== Segment start ==

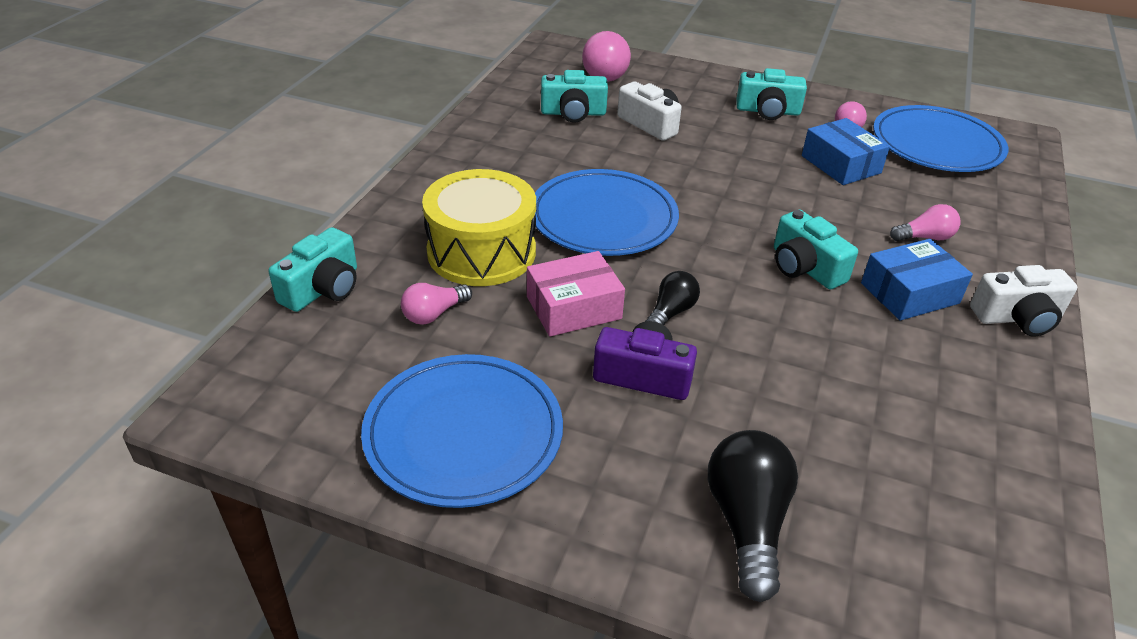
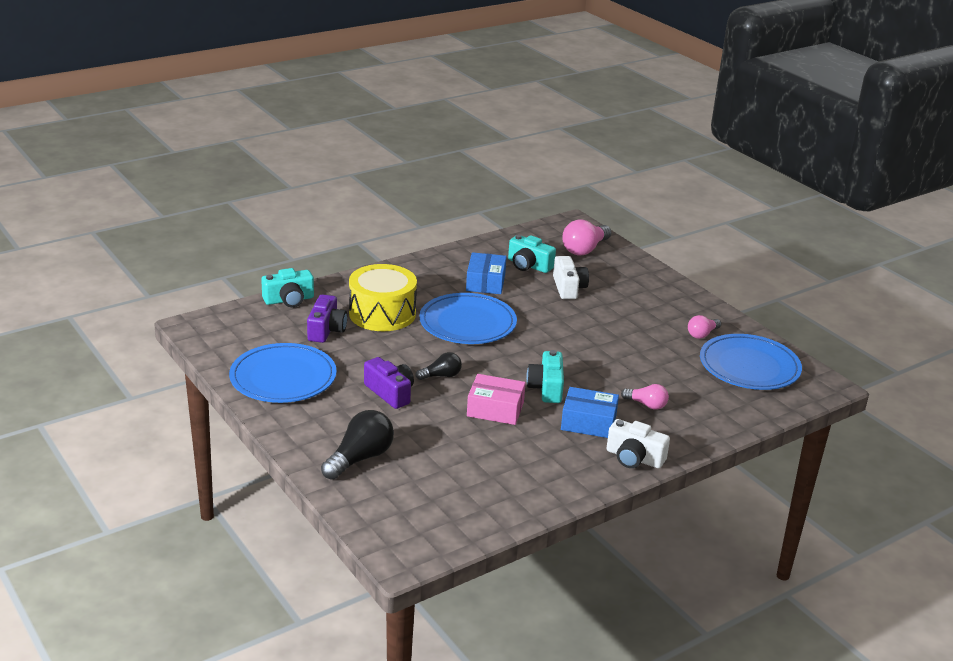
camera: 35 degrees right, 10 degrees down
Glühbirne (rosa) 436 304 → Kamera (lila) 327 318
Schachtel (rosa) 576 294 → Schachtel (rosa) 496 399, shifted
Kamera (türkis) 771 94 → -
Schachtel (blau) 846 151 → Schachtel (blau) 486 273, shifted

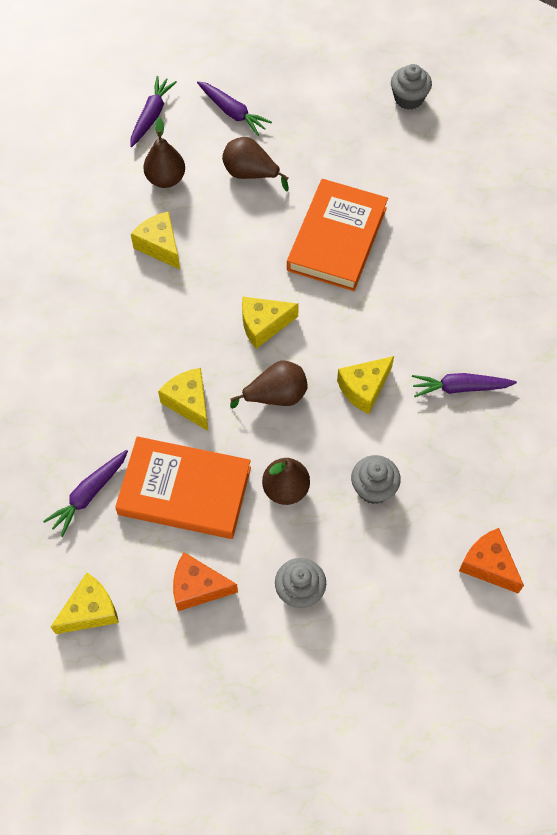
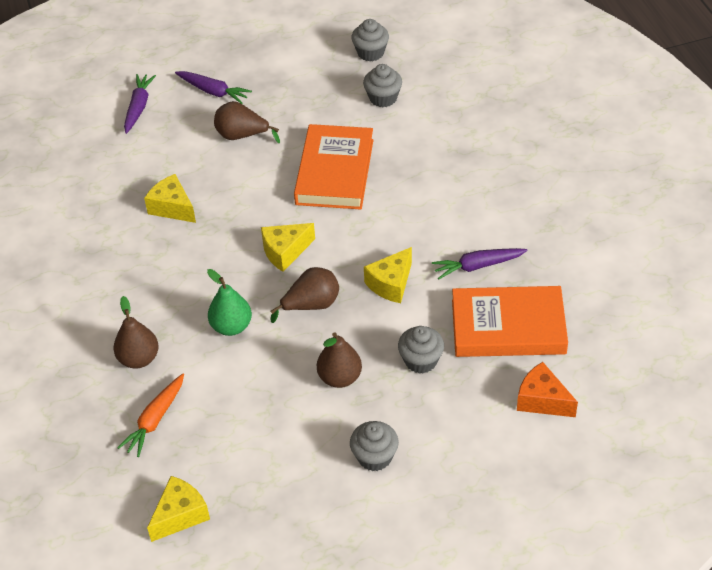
camera: 10 degrees left, 15 degrees down
Karotte (lila) 85 493 → Karotte (orange) 150 415
Buch (orange) 183 487 → Buch (orange) 510 321, shifted
Birne (braun) 164 152 → Birne (braun) 136 332, shifted
Käse (gelb) 183 399 → Birne (grün) 229 302
Käse (orange) 205 581 → -
- → Muffin (grau) 382 85

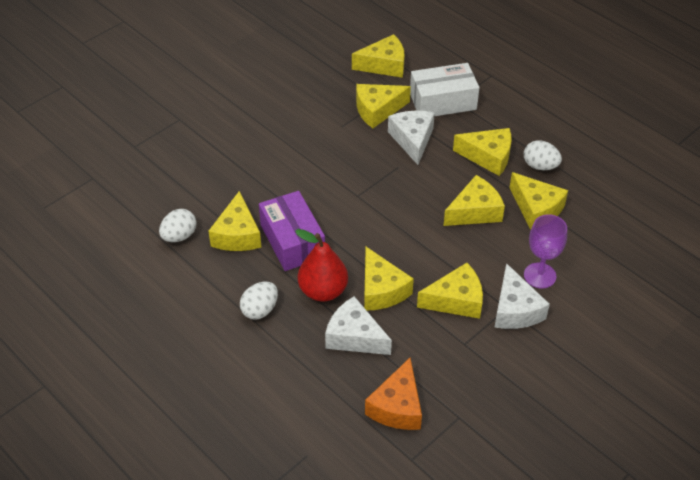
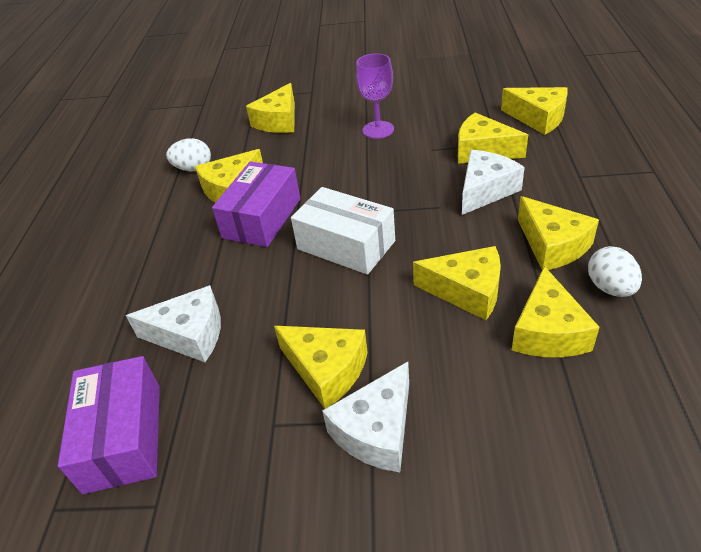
camera: 50 degrees right, 5 degrees down
Ei (weiß) 259 301 → -
Birne (rot) 321 265 → -
Käse (weiß) 358 325 → Käse (weiß) 173 323, 105 degrees clockwise
Käse (gelb) 389 278 → Käse (gelb) 270 108, shifted
Käse (orange) 393 394 → Schachtel (lila) 109 425
Schachtel (weiß) 444 89 → Schachtel (weiß) 343 231, shifted
Kelch (lila) 545 251 → Kelch (lila) 375 96, shifted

== Segment end ==

■ **Aim of the exercise**: How many of the lines above hold the word "rosa"? Give only that number.

■ **Solution for this problem**: 2